SOURCE DATA section start

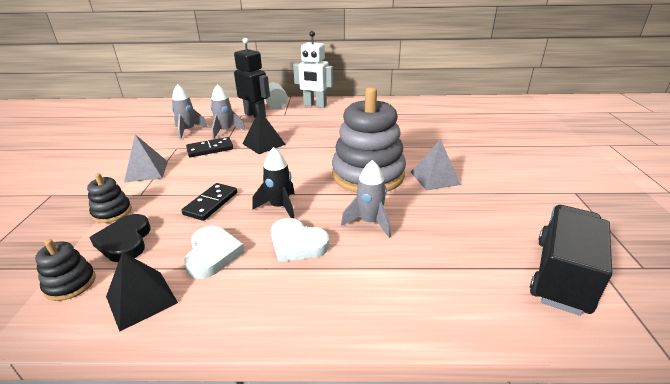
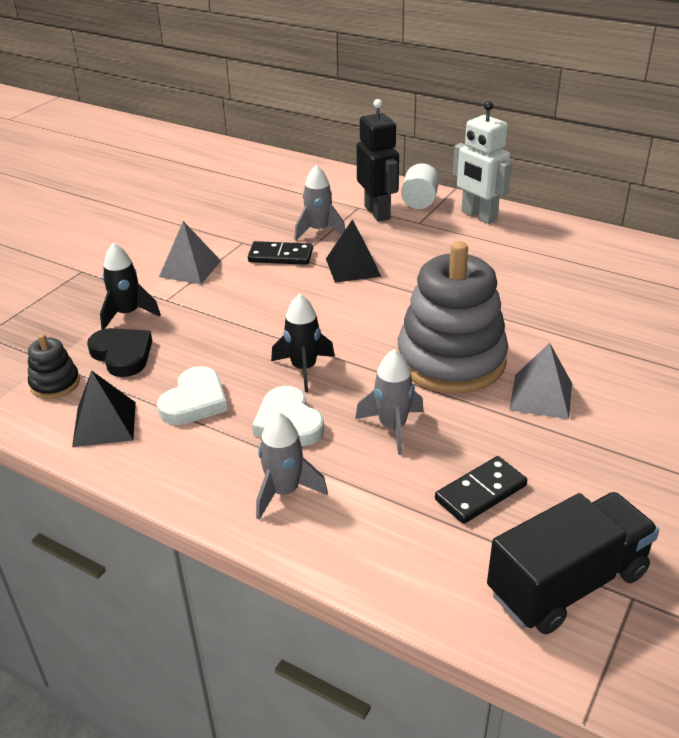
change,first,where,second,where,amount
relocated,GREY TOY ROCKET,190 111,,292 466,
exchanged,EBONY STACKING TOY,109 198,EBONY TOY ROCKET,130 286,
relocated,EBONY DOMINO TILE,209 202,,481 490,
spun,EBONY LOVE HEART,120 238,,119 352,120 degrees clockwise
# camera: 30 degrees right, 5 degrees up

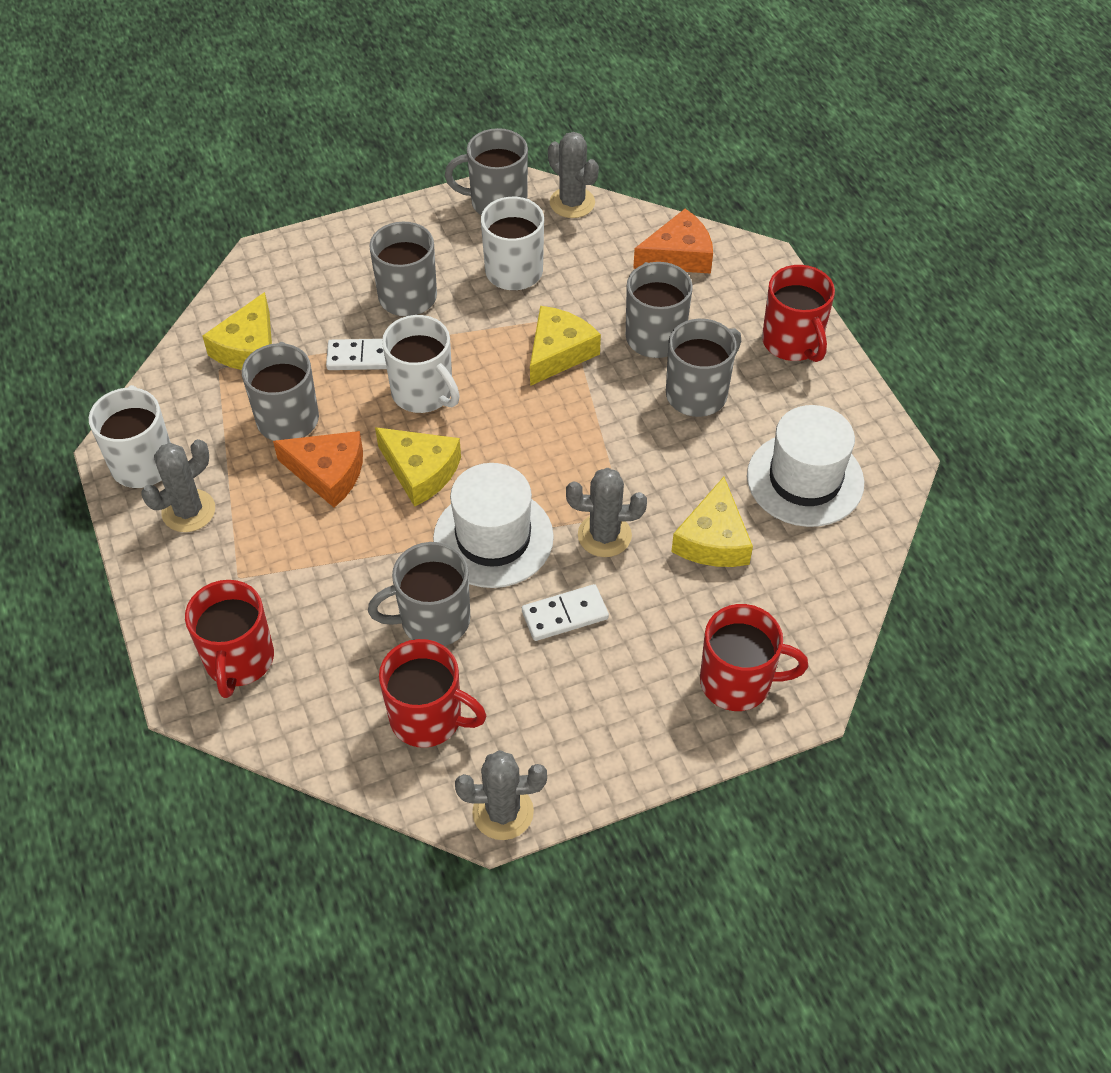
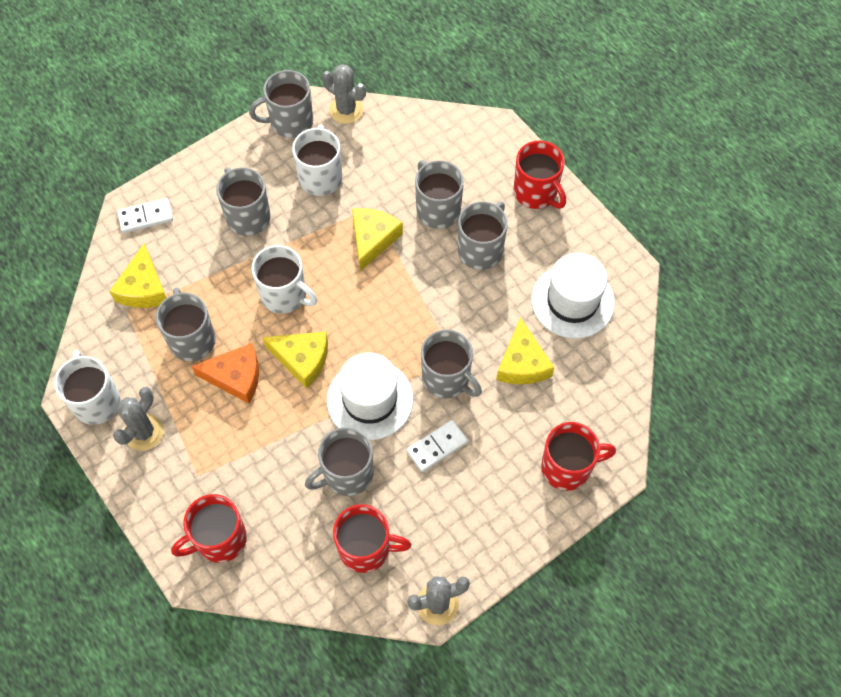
change,first,where,second,where,amount
missing,ORANGE-COLOURED CHEESE,673 241,,,
relocated,PURE WHITE DOMINO TILE,356 354,,145 215,
exchanged,GREY CACTUS,606 512,GREY TEA MUG,451 364,
spun,SCARLET TEA MUG,229 639,,209 528,75 degrees clockwise
# camera: 15 degrees left, 10 degrees up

SOURCE DATA section end

Would you return all the data exactly as given, minus the pictures?

change,first,where,second,where,amount
relocated,GREY TOY ROCKET,190 111,,292 466,
exchanged,EBONY STACKING TOY,109 198,EBONY TOY ROCKET,130 286,
relocated,EBONY DOMINO TILE,209 202,,481 490,
spun,EBONY LOVE HEART,120 238,,119 352,120 degrees clockwise
# camera: 30 degrees right, 5 degrees up

change,first,where,second,where,amount
missing,ORANGE-COLOURED CHEESE,673 241,,,
relocated,PURE WHITE DOMINO TILE,356 354,,145 215,
exchanged,GREY CACTUS,606 512,GREY TEA MUG,451 364,
spun,SCARLET TEA MUG,229 639,,209 528,75 degrees clockwise
# camera: 15 degrees left, 10 degrees up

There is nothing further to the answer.